* _Your instructions_
Pick out each line of the records in which the word "black" appears.

* _Data supplied_
•••

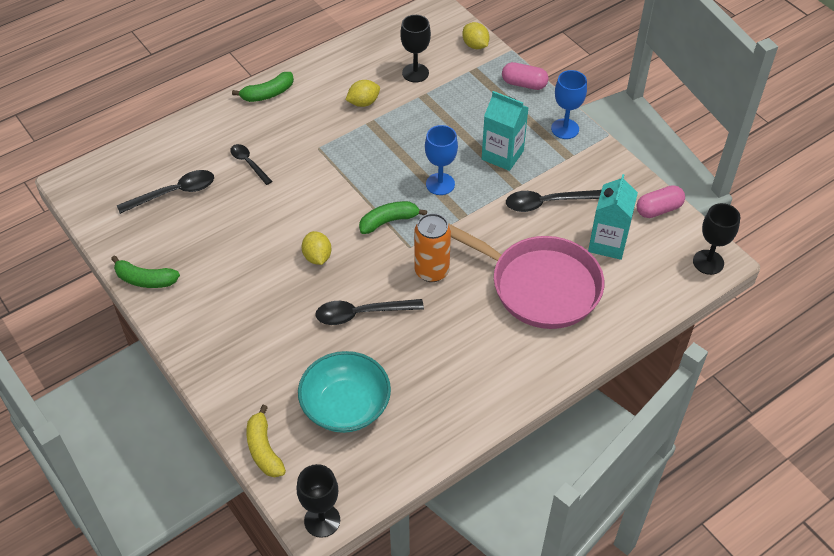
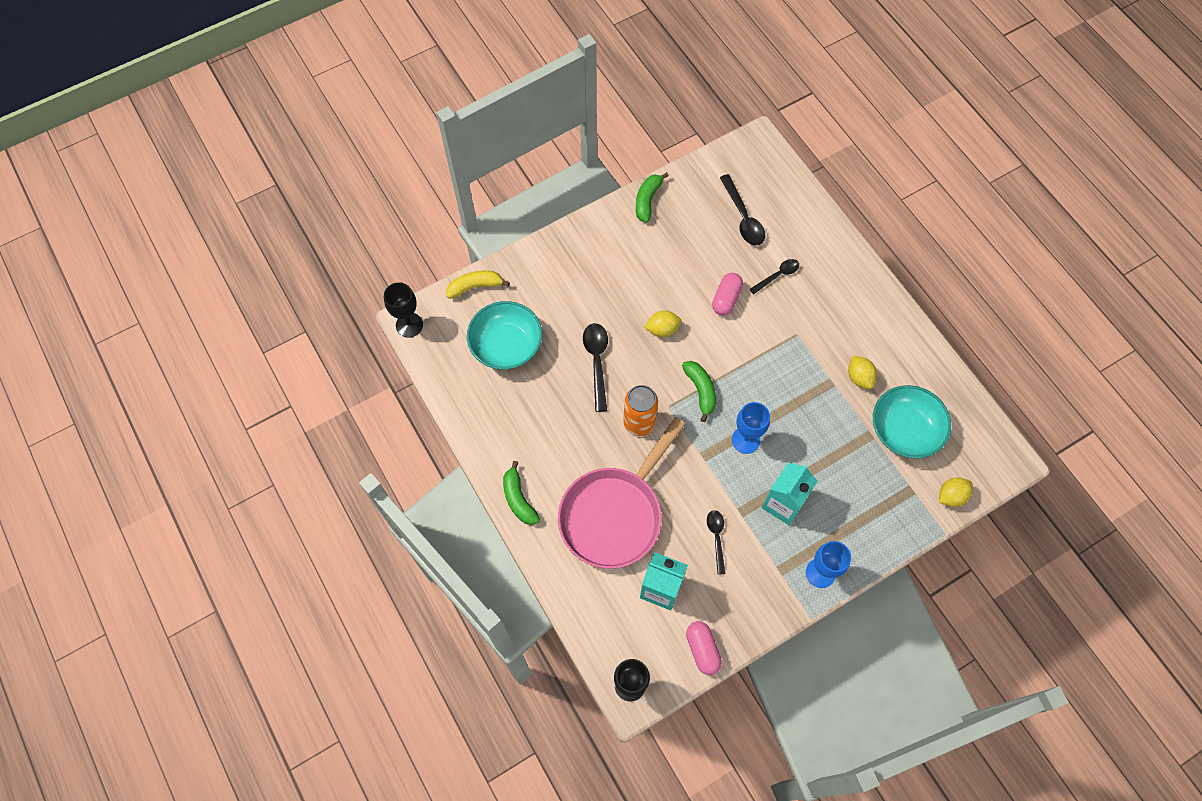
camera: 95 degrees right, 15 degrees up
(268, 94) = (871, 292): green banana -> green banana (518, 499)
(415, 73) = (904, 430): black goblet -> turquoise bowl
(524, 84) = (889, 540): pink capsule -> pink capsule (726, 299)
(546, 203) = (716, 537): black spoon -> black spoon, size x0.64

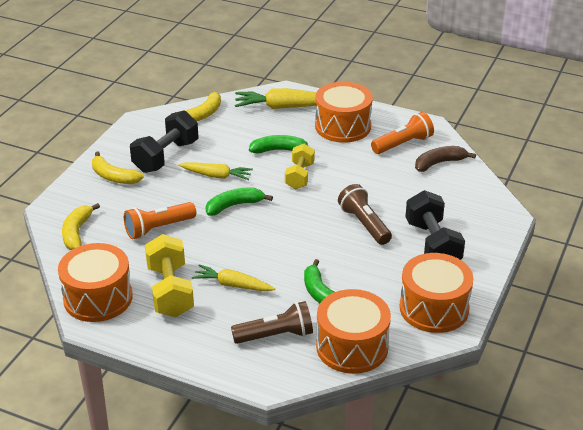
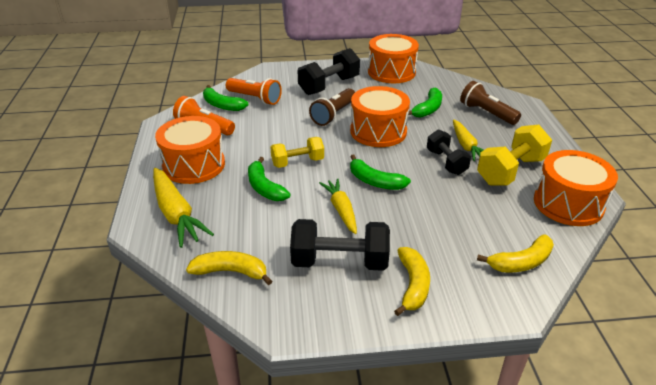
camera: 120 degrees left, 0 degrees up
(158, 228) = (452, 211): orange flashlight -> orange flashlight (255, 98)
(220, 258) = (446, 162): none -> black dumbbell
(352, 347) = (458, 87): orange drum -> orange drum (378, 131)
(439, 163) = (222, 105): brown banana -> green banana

•••

* _Your response_
(415, 73) = (904, 430): black goblet -> turquoise bowl
(546, 203) = (716, 537): black spoon -> black spoon, size x0.64
(220, 258) = (446, 162): none -> black dumbbell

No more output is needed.